▶ [ACTIVITY]
Extract all lines that hold "none" from the records below.

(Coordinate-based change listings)
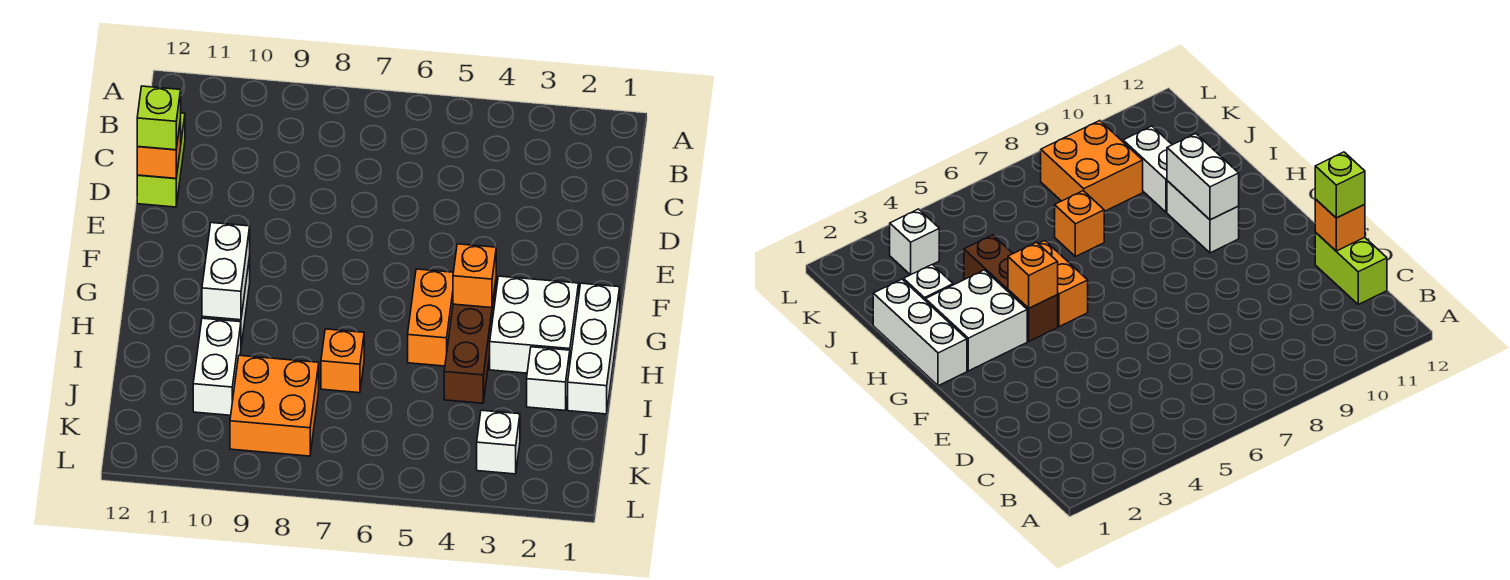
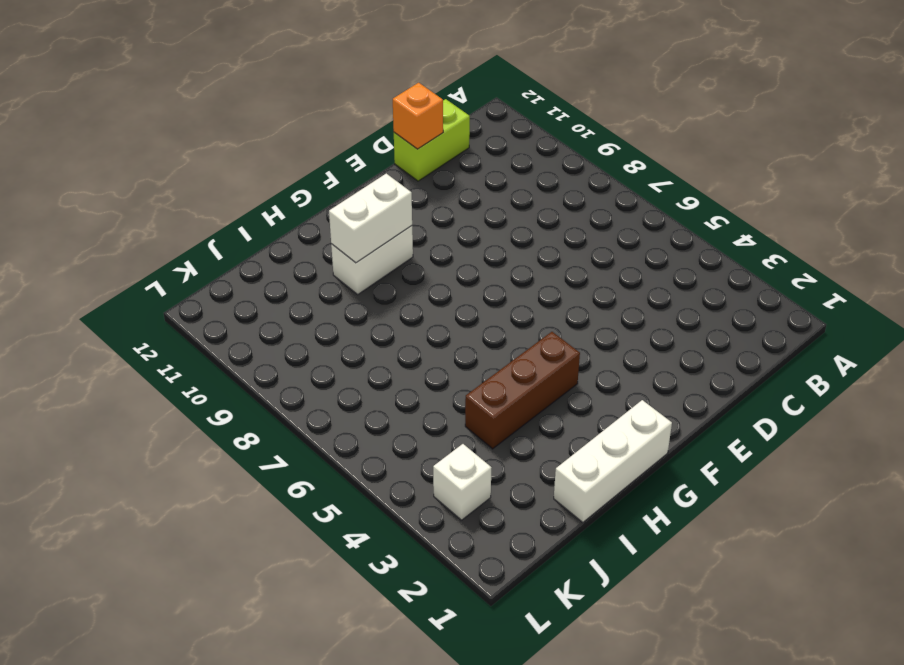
none -> white brick G2:H3 level 1
none -> orange brick G5:H5 level 1
none -> white brick I2 level 1

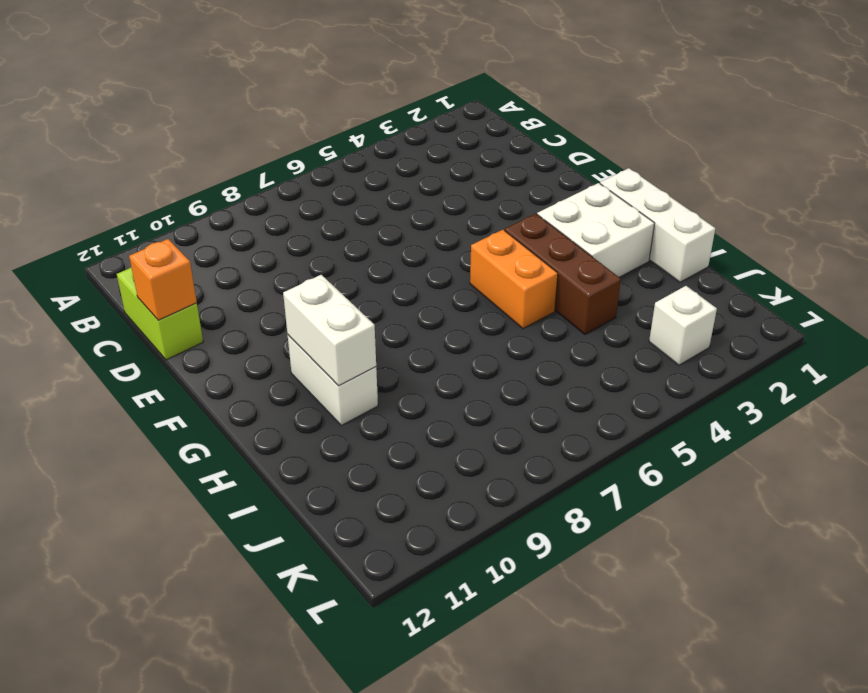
none -> white brick I2 level 1
none -> orange brick I7 level 1
none -> white brick I10:J10 level 1

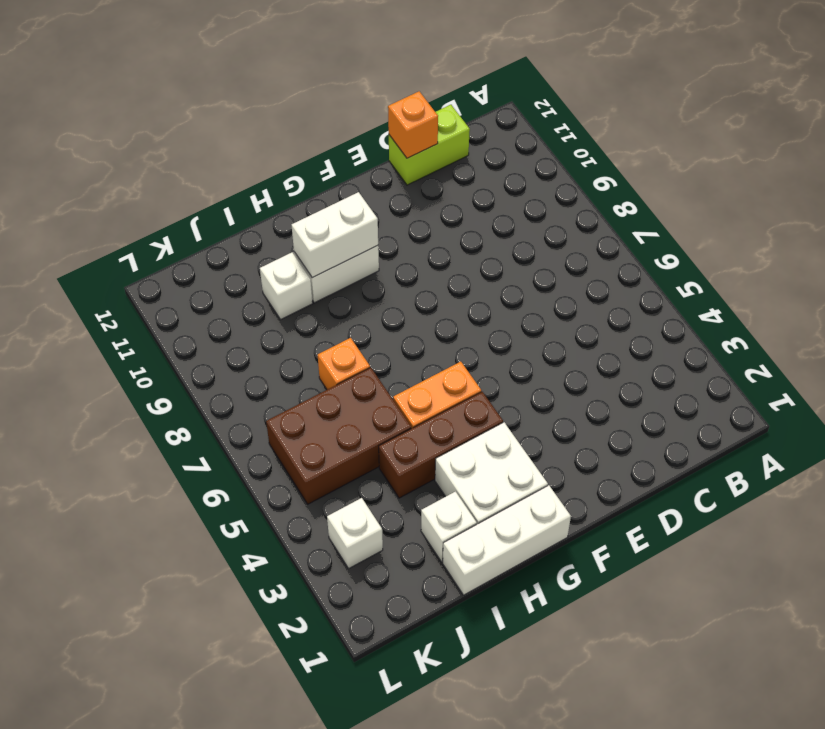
brown brick I5:K6 level 1 -> none
white brick I10 level 1 -> white brick I10:J10 level 1
none -> orange brick J8:K9 level 1
none -> orange brick G4 level 2
none -> lime brick D12 level 3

▶ [SOLUTION TO THIS PROBLEM]
none -> white brick G2:H3 level 1
none -> orange brick G5:H5 level 1
none -> white brick I2 level 1
none -> white brick I2 level 1
none -> orange brick I7 level 1
none -> white brick I10:J10 level 1
brown brick I5:K6 level 1 -> none
none -> orange brick J8:K9 level 1
none -> orange brick G4 level 2
none -> lime brick D12 level 3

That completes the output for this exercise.